# What is required
Output each line of the data word for word, from the first through the line that holds "green ring: 3 -> 0", and leave off whatever follows.
=======
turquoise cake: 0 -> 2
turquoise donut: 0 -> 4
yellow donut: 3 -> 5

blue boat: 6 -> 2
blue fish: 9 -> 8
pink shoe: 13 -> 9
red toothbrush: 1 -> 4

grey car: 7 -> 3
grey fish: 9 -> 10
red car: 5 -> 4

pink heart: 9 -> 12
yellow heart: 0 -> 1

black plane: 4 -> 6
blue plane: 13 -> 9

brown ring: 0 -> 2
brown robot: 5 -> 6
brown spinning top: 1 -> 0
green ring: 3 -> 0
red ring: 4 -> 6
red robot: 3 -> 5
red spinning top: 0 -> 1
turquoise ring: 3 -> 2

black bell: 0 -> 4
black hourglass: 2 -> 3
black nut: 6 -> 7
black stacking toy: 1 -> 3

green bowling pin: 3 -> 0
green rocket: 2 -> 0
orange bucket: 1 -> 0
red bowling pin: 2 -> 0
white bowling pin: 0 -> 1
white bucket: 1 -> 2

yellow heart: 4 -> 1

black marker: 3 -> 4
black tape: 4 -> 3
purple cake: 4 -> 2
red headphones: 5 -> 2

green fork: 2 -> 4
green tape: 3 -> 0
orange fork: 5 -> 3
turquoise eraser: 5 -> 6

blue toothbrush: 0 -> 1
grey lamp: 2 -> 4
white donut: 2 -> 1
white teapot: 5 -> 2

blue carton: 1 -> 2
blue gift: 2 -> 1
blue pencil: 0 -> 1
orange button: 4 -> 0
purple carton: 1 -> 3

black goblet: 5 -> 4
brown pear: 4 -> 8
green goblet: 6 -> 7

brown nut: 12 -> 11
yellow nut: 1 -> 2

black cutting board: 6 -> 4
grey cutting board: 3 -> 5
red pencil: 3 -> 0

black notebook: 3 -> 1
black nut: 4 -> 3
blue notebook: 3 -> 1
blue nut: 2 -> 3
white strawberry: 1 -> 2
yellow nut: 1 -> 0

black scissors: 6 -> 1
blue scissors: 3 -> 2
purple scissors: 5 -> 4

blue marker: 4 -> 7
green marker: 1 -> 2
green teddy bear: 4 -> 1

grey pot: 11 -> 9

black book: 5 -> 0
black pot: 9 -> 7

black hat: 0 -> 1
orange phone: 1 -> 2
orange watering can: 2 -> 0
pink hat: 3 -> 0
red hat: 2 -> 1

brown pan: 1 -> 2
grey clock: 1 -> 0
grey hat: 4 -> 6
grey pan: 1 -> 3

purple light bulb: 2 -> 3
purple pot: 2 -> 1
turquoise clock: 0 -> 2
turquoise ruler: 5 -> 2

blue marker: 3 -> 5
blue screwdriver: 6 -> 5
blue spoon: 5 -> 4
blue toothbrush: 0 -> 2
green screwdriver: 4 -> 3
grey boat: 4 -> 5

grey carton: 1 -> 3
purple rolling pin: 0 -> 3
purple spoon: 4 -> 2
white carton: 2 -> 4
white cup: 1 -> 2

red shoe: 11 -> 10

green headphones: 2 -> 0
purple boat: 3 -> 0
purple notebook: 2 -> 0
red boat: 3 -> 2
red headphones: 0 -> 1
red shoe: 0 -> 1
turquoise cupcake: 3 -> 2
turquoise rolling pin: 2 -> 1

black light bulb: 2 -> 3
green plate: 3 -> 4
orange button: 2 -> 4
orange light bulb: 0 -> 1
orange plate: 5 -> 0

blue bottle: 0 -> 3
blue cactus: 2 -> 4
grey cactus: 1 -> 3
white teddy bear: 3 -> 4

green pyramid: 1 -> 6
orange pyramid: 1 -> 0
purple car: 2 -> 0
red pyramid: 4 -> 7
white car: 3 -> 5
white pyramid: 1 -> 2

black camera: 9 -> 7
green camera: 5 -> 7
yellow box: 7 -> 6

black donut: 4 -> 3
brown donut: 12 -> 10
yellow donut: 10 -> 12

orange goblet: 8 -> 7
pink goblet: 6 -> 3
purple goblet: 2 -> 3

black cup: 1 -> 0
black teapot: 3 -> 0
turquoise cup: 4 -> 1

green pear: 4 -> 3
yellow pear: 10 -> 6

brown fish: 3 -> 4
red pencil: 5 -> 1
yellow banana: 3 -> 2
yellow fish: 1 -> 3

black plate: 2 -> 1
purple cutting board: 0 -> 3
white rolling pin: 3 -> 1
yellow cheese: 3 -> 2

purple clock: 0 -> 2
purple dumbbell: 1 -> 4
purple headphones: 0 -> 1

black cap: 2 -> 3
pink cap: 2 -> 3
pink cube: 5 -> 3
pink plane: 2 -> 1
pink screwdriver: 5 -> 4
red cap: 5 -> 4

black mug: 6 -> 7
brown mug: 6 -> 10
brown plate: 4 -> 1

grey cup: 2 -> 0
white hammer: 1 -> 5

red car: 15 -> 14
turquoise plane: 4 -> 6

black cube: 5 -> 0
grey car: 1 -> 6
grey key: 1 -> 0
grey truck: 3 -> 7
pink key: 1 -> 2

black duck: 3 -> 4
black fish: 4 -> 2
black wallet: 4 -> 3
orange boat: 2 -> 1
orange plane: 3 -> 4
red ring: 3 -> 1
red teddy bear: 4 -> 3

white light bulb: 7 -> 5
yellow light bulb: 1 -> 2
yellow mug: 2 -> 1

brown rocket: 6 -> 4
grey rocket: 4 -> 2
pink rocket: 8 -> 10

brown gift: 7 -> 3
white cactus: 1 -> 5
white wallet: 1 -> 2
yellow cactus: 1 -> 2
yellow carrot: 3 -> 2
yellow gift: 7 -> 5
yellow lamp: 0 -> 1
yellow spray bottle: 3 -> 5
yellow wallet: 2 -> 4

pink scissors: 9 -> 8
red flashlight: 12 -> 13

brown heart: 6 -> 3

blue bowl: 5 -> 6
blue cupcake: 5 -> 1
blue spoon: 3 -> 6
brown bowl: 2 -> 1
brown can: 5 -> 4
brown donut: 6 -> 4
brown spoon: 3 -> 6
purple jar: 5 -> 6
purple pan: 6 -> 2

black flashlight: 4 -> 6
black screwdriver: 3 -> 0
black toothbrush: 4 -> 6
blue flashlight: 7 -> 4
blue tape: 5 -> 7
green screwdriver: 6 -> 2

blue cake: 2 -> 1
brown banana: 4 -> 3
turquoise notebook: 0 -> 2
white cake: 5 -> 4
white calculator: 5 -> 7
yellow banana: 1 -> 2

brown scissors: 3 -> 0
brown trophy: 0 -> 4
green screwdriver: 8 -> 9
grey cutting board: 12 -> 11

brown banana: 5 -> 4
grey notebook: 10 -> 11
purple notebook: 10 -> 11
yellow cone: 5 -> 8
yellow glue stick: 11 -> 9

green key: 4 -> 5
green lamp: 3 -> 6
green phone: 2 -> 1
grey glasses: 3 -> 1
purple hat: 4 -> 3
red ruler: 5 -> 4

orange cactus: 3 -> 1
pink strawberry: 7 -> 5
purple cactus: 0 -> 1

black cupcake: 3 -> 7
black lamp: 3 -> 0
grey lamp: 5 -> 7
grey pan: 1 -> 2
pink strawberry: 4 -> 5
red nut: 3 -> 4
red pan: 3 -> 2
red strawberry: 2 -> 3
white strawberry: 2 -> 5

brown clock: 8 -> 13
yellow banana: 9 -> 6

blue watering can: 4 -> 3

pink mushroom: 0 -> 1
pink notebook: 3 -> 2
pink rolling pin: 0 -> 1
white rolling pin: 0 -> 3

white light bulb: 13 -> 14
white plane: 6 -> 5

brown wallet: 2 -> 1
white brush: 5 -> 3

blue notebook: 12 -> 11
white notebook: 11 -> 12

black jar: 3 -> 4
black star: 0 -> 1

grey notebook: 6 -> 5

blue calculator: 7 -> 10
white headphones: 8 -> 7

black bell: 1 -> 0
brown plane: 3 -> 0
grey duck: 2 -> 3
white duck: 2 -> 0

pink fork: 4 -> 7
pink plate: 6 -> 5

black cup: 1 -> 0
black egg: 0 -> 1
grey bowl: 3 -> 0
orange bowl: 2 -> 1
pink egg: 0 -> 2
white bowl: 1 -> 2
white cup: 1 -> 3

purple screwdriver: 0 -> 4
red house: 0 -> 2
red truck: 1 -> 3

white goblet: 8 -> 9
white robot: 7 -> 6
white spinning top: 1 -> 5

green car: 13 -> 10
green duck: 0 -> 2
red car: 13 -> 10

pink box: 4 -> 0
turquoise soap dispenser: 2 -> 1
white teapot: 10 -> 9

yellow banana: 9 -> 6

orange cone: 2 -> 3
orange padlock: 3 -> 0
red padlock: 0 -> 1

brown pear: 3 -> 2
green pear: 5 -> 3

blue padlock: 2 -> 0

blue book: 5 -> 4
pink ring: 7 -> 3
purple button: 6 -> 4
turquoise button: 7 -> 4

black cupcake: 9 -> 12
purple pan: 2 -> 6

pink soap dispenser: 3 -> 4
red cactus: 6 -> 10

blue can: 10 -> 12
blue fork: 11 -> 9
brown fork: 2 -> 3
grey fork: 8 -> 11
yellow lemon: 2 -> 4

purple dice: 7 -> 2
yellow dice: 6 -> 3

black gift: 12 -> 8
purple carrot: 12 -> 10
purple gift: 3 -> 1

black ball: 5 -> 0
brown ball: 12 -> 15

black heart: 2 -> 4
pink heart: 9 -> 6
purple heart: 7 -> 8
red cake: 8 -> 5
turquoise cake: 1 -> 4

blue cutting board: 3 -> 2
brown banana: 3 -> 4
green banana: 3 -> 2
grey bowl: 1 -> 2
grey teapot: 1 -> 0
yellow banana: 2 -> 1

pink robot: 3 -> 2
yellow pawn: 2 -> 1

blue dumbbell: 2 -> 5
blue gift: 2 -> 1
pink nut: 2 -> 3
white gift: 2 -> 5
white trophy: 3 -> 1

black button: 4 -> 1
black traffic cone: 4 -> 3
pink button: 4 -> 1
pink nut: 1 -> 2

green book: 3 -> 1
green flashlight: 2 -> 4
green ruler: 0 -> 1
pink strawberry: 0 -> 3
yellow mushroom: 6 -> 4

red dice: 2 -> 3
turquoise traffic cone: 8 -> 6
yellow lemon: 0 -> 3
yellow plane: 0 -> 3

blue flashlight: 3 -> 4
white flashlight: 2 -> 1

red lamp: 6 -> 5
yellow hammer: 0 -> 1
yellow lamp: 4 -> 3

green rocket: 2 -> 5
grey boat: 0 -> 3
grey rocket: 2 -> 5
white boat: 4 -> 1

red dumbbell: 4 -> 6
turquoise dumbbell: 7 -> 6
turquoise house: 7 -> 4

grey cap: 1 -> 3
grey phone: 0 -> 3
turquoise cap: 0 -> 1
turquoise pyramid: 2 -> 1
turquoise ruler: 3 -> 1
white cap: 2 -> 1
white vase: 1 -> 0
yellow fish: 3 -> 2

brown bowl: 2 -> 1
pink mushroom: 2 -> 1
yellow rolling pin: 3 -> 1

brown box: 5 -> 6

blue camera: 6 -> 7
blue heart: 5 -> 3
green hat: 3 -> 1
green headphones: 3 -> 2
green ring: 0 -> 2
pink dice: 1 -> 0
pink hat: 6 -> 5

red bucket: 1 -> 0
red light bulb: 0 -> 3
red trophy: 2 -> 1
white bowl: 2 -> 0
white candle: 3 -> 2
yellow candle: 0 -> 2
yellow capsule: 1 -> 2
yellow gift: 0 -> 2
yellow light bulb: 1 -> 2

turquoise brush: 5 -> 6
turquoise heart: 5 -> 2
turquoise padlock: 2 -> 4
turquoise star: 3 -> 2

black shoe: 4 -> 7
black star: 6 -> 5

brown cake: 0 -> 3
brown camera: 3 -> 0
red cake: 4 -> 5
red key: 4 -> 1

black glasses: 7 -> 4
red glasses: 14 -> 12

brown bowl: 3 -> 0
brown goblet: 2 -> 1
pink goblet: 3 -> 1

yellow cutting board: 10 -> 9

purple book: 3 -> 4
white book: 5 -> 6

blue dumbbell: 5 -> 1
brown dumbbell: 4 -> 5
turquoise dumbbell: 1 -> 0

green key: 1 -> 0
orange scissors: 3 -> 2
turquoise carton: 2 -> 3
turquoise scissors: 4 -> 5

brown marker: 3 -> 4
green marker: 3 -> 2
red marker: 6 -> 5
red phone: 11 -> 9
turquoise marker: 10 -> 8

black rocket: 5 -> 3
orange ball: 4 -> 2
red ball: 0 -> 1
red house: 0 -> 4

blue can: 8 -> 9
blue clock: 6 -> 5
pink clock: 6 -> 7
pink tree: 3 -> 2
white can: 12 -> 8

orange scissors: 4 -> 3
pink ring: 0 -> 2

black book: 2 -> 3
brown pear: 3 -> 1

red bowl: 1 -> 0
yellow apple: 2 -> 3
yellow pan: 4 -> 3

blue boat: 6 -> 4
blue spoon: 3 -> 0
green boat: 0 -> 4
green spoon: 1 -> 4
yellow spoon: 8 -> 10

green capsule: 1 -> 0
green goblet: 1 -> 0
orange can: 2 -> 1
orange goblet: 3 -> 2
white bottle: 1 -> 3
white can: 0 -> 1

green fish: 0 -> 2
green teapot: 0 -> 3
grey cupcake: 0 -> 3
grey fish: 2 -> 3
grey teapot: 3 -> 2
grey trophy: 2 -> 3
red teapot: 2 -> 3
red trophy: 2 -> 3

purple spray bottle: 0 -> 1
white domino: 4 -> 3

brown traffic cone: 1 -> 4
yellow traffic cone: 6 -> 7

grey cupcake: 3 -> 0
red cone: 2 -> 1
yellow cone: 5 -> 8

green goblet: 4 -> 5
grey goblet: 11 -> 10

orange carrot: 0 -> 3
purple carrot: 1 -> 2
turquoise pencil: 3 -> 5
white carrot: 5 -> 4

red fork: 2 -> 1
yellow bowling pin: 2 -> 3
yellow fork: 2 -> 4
=======
# Expected answer
turquoise cake: 0 -> 2
turquoise donut: 0 -> 4
yellow donut: 3 -> 5

blue boat: 6 -> 2
blue fish: 9 -> 8
pink shoe: 13 -> 9
red toothbrush: 1 -> 4

grey car: 7 -> 3
grey fish: 9 -> 10
red car: 5 -> 4

pink heart: 9 -> 12
yellow heart: 0 -> 1

black plane: 4 -> 6
blue plane: 13 -> 9

brown ring: 0 -> 2
brown robot: 5 -> 6
brown spinning top: 1 -> 0
green ring: 3 -> 0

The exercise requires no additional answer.